- _PROBLEM STATEMENT_
Line by line, output everything from the one that contains "grey cactus [322,181,369,229] -> none" through the end of the material below, exactly as written and with no pictures.

- _GIVEN ENTRIES_
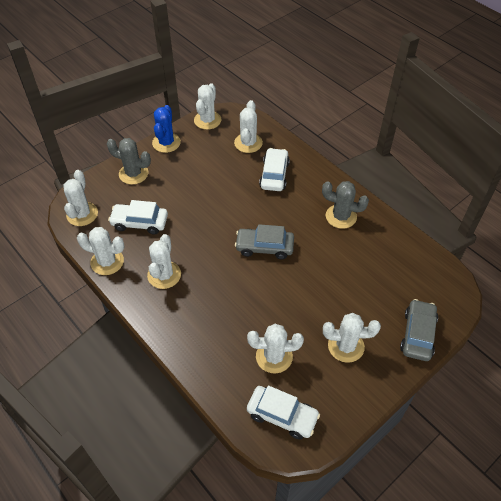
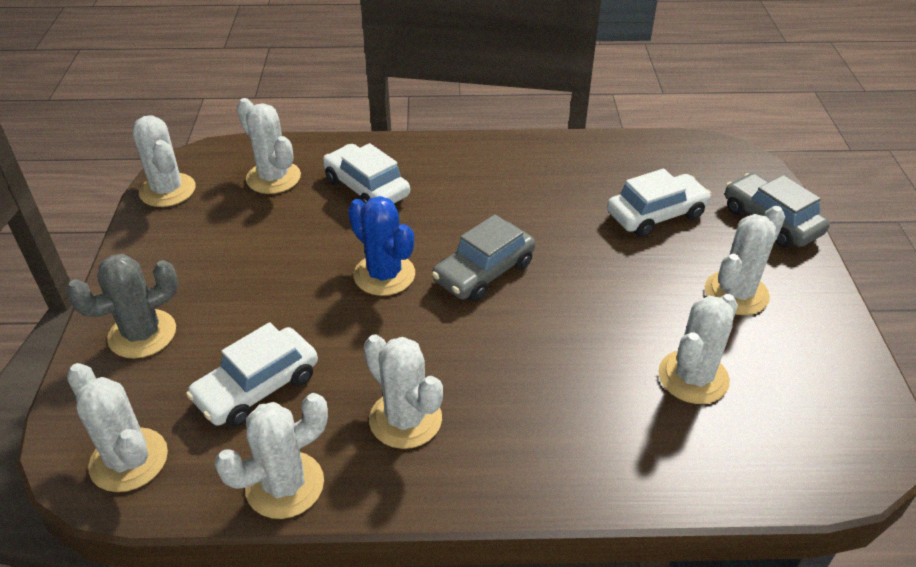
camera: 50 degrees left, 10 degrees down
blue cactus [152,105,181,153] -> blue cactus moved to [348,196,415,296]
white car [247,385,320,440] -> white car moved to [607,169,712,237]
grey cactus [322,181,369,229] -> none

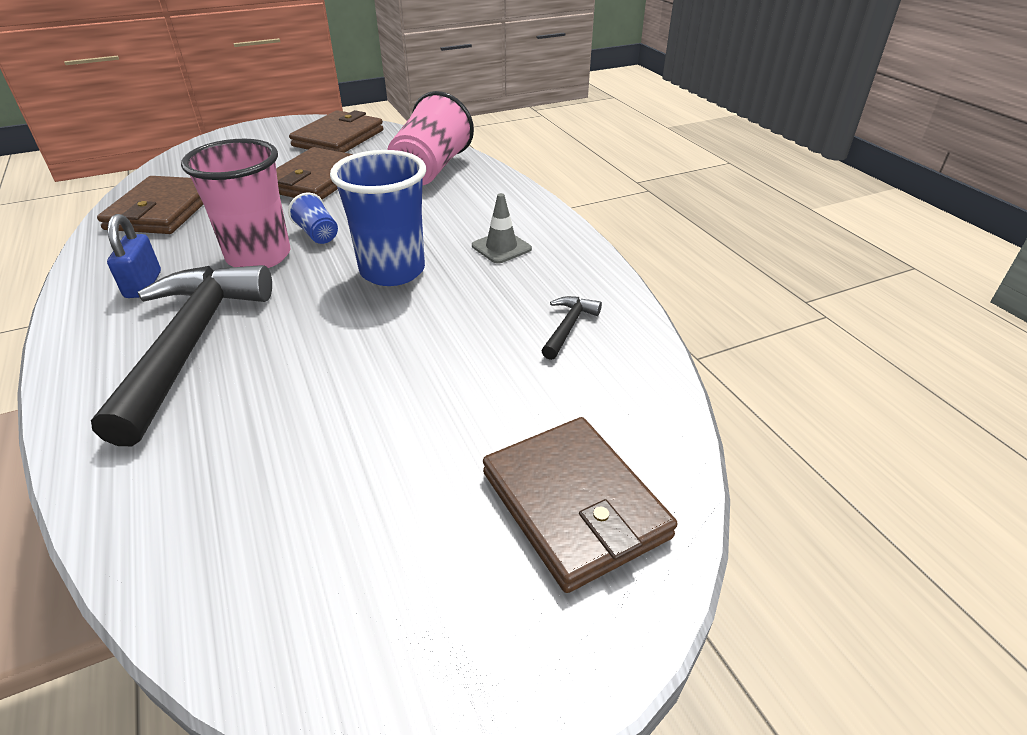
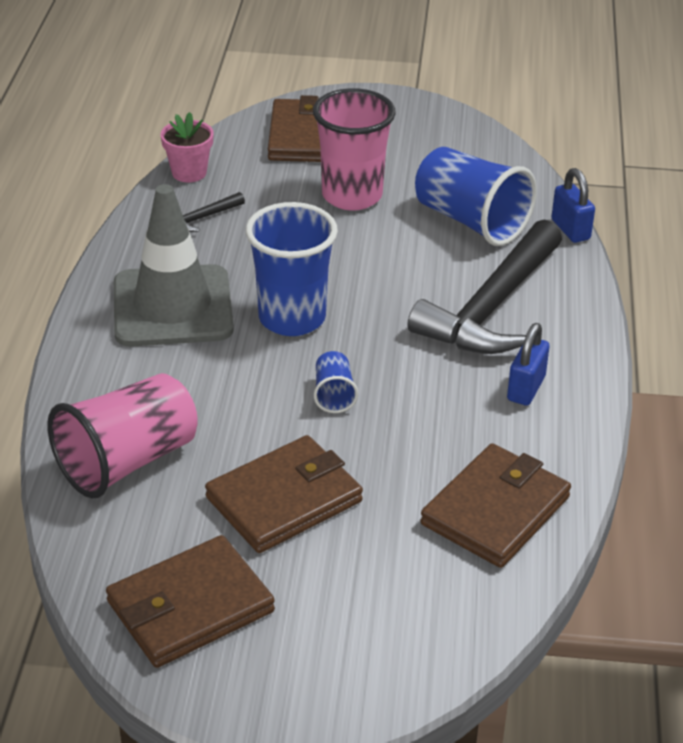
camera: 150 degrees left, 0 degrees up
pink cup [181,139,291,268] -> pink cup moved to [313,88,396,210]
grey traffic cone [472,193,532,264] -> grey traffic cone [114,184,234,347], size x2.30
none -> pink flower pot [161,112,214,183]
none -> blue cup [415,147,537,246]
none -> blue padlock [551,168,595,243]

- _TASK RESULT_
grey cactus [322,181,369,229] -> none

camera: 150 degrees left, 0 degrees up
pink cup [181,139,291,268] -> pink cup moved to [313,88,396,210]
grey traffic cone [472,193,532,264] -> grey traffic cone [114,184,234,347], size x2.30
none -> pink flower pot [161,112,214,183]
none -> blue cup [415,147,537,246]
none -> blue padlock [551,168,595,243]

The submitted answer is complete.